(Before-and-after change records)
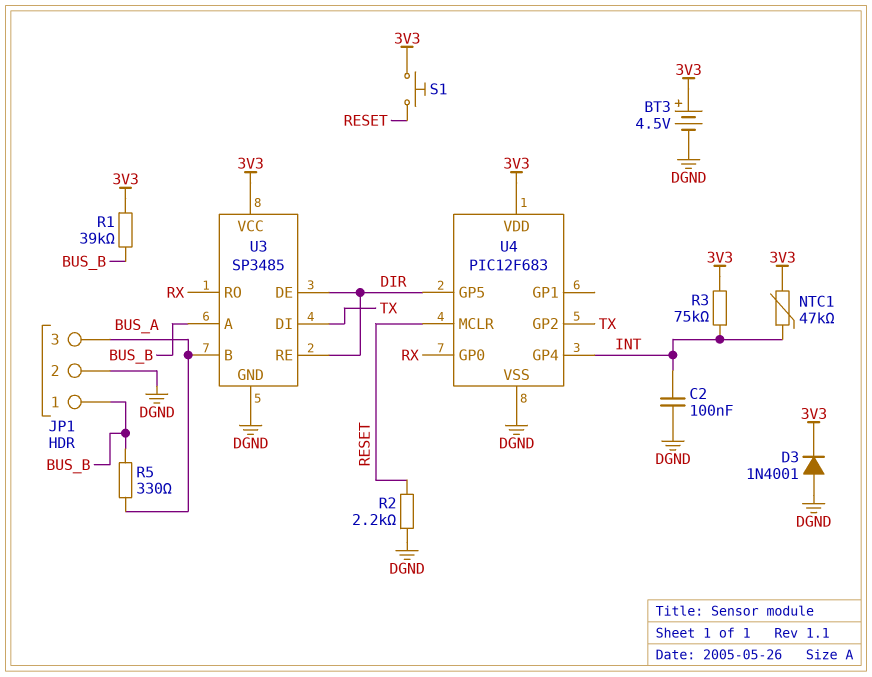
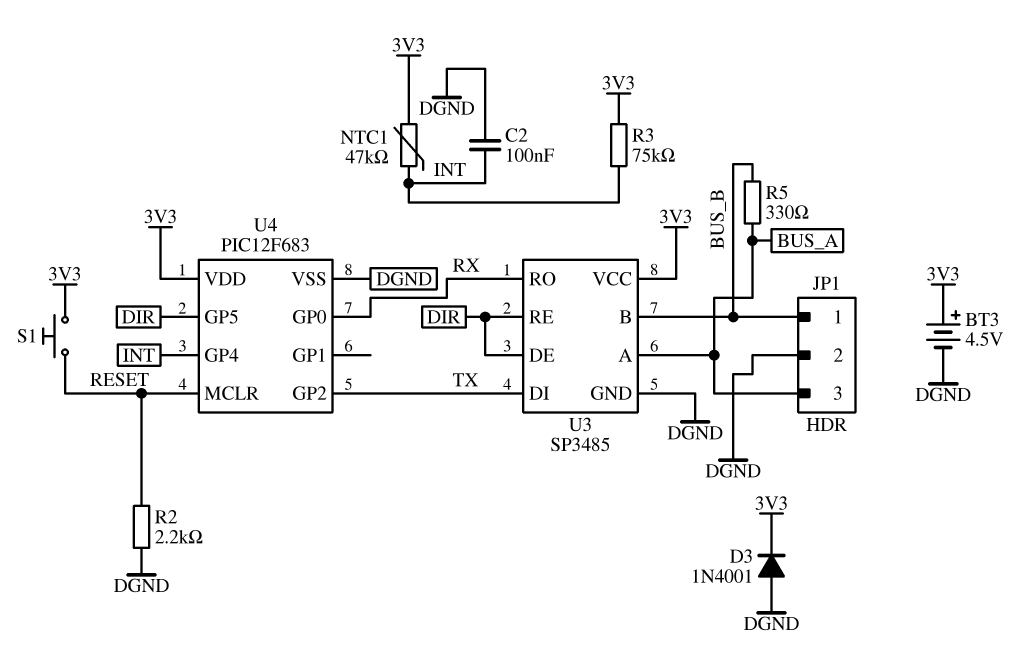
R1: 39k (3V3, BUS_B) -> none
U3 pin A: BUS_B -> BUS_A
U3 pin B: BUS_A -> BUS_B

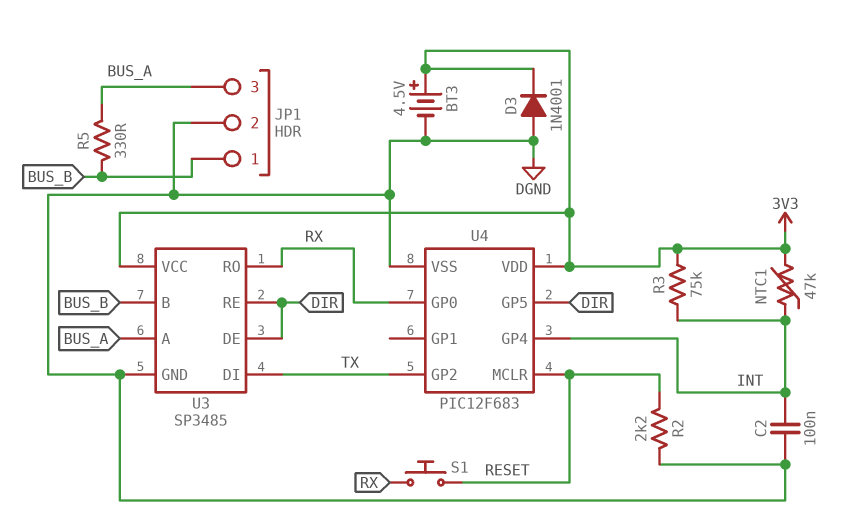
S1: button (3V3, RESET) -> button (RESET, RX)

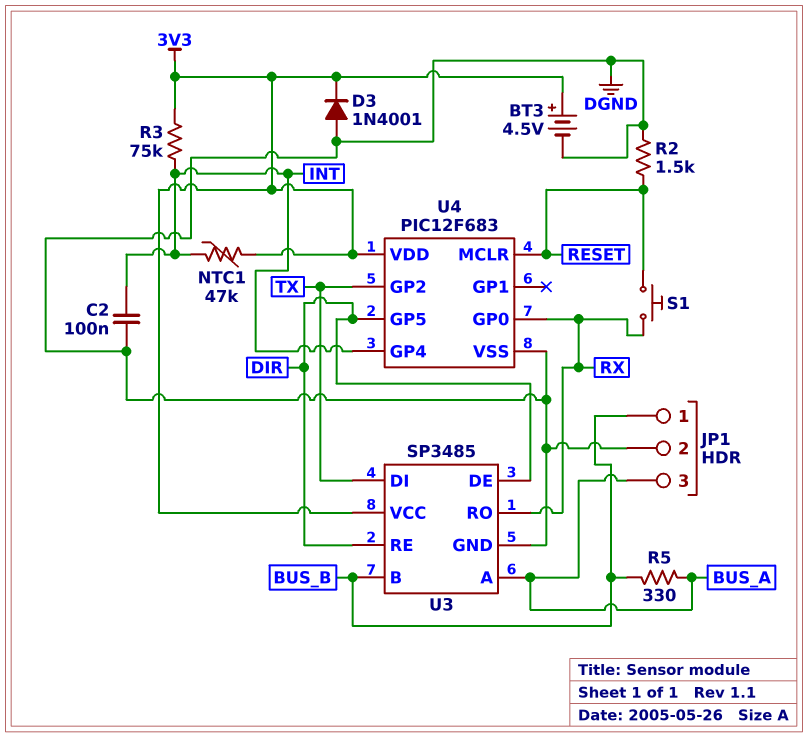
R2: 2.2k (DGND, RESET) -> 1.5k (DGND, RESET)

* [Work instruction]: Lines holding the word "RESET" should be copied from the entries above.

* [Response to this exercise]:
S1: button (3V3, RESET) -> button (RESET, RX)
R2: 2.2k (DGND, RESET) -> 1.5k (DGND, RESET)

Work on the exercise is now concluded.